Your task: Copy each line of the records below that mentions the word "grey".

Records for this task:
···

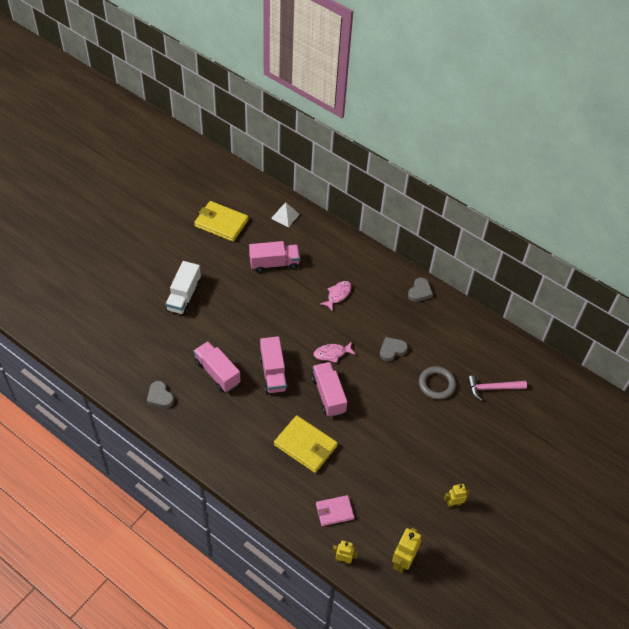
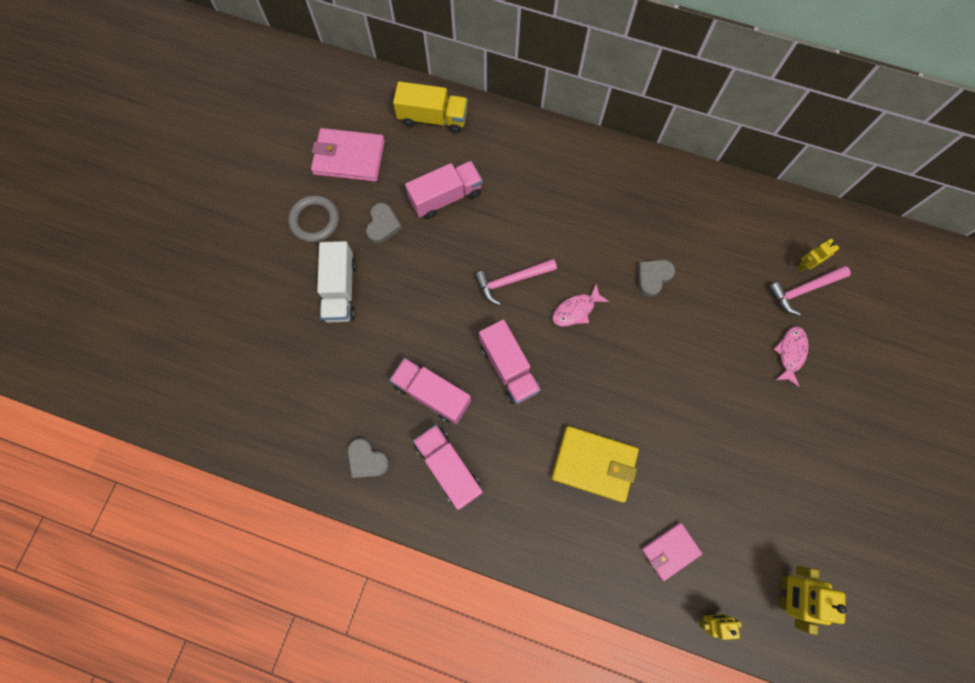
camera: 15 degrees left, 20 degrees up
(221, 223) = (349, 157): yellow wallet -> pink wallet
(285, 216) = (433, 118): white pyramid -> yellow truck
(296, 324) = (511, 281): none -> pink hammer
(328, 395) = (595, 375): pink truck -> pink truck (449, 468)
(338, 295) = (550, 217): pink fish -> pink fish (790, 353)
(419, 292) = (656, 176): grey heart -> grey heart (383, 225)
(436, 384) = (730, 309): grey ring -> grey ring (315, 220)
(453, 503) = (819, 480): yellow robot -> yellow robot (805, 265)

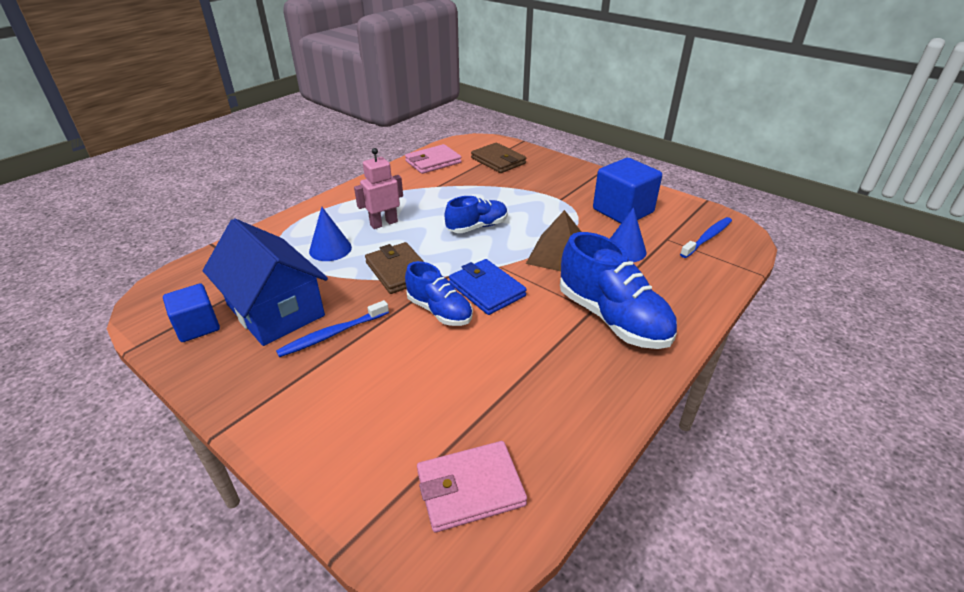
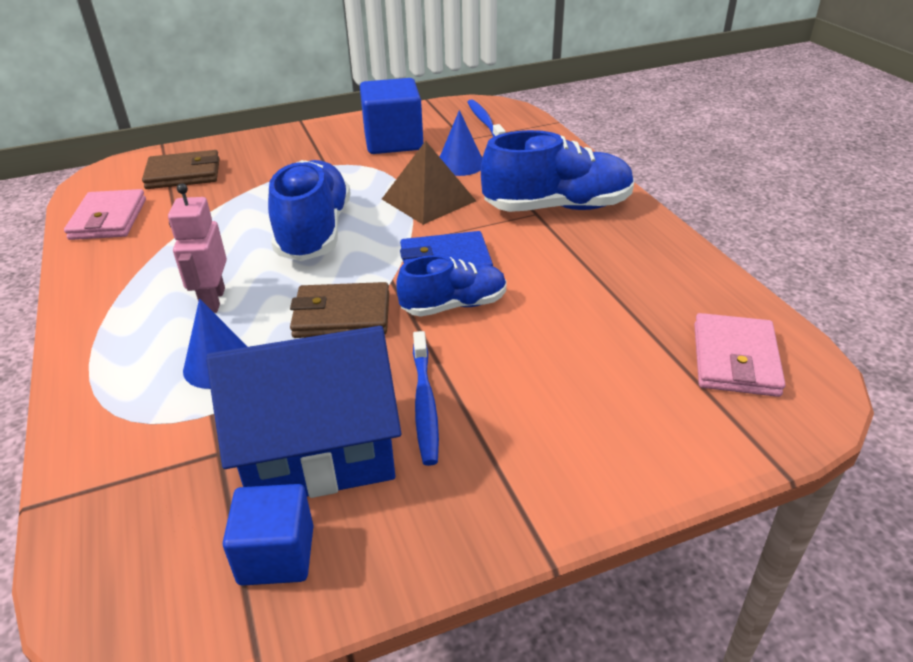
camera: 60 degrees left, 0 degrees up
(477, 227) = (314, 232): blue shoe -> blue shoe, size x1.64

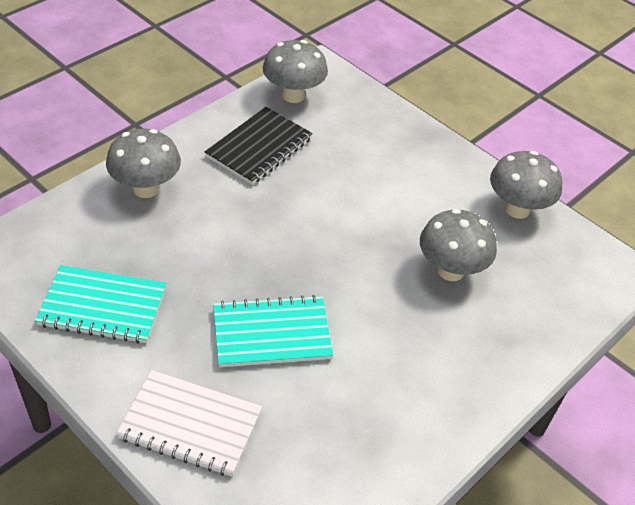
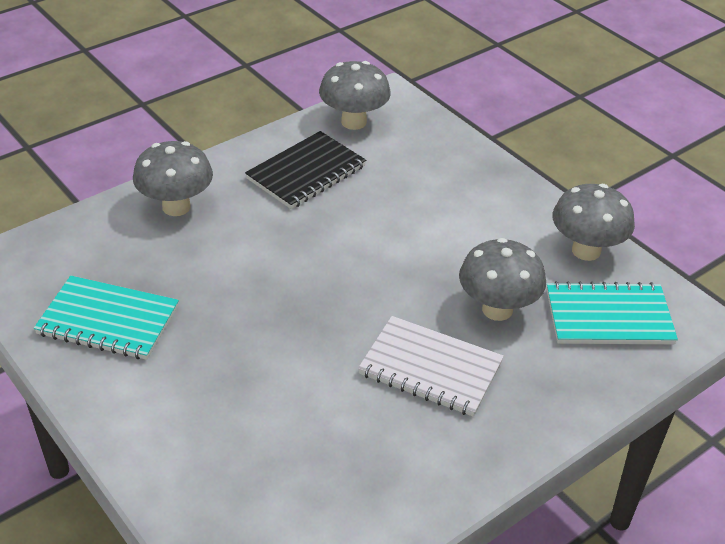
camera: 10 degrees right, 5 degrees down
(190, 425) = (178, 445): white notebook -> white notebook (430, 368)
(271, 334) = (284, 360): turquoise notebook -> turquoise notebook (608, 317)

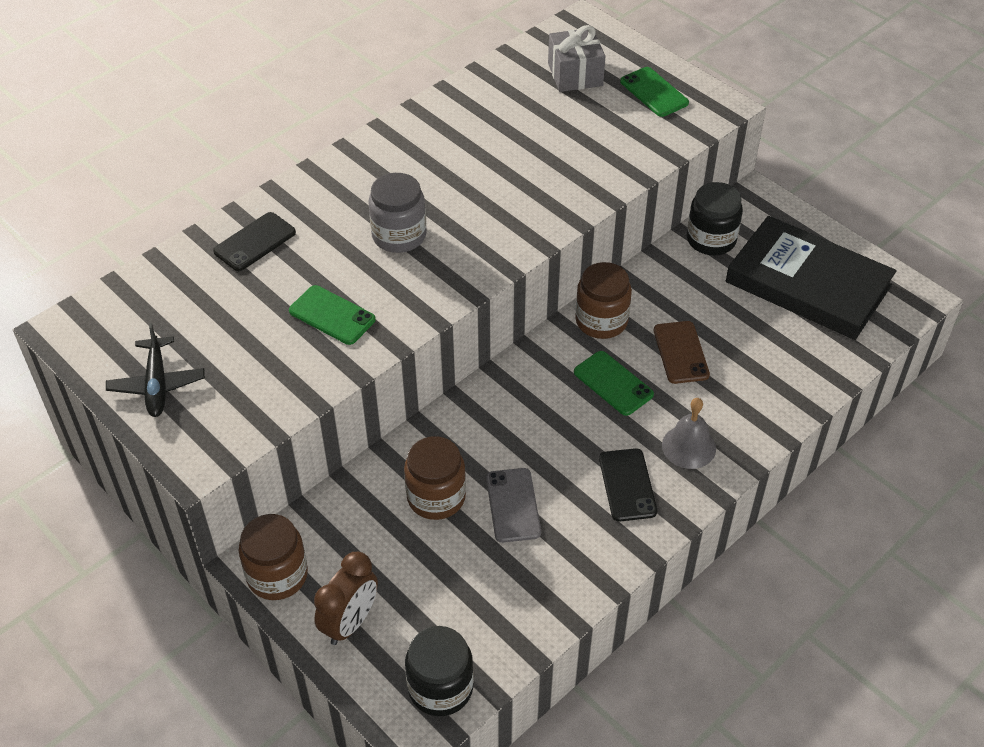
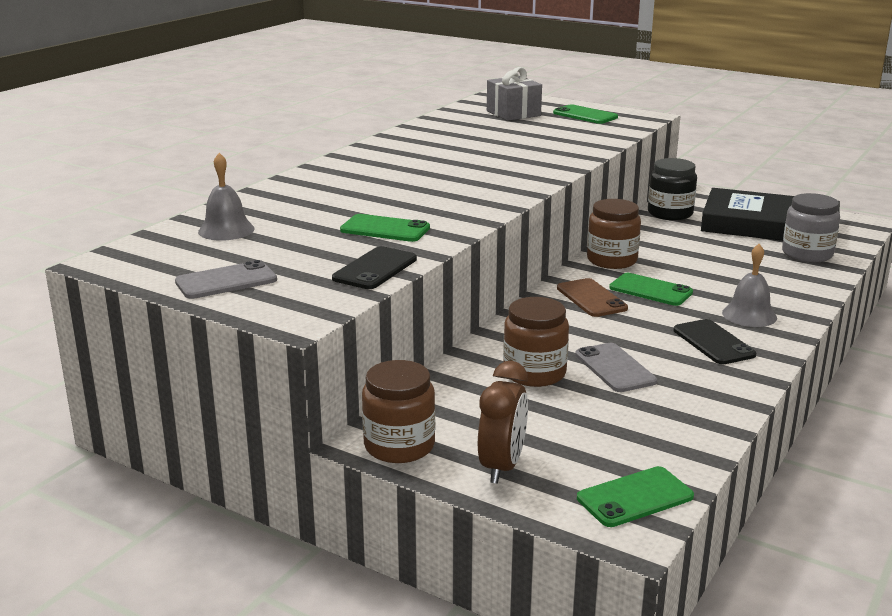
camera: 15 degrees left, 25 degrees down
(157, 384) = (226, 281): black plane -> grey phone
(186, 288) = (226, 230): none -> grey bell
(255, 242) = (281, 202): black phone -> black phone (375, 269)
(399, 235) = (419, 188): grey jar -> grey jar (807, 254)
(440, 688) = (635, 497): black jar -> green phone
(680, 352) = (696, 268): brown phone -> brown phone (591, 298)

···

Output:
(419, 292) = (656, 176): grey heart -> grey heart (383, 225)
(436, 384) = (730, 309): grey ring -> grey ring (315, 220)
(157, 384) = (226, 281): black plane -> grey phone
(186, 288) = (226, 230): none -> grey bell
(399, 235) = (419, 188): grey jar -> grey jar (807, 254)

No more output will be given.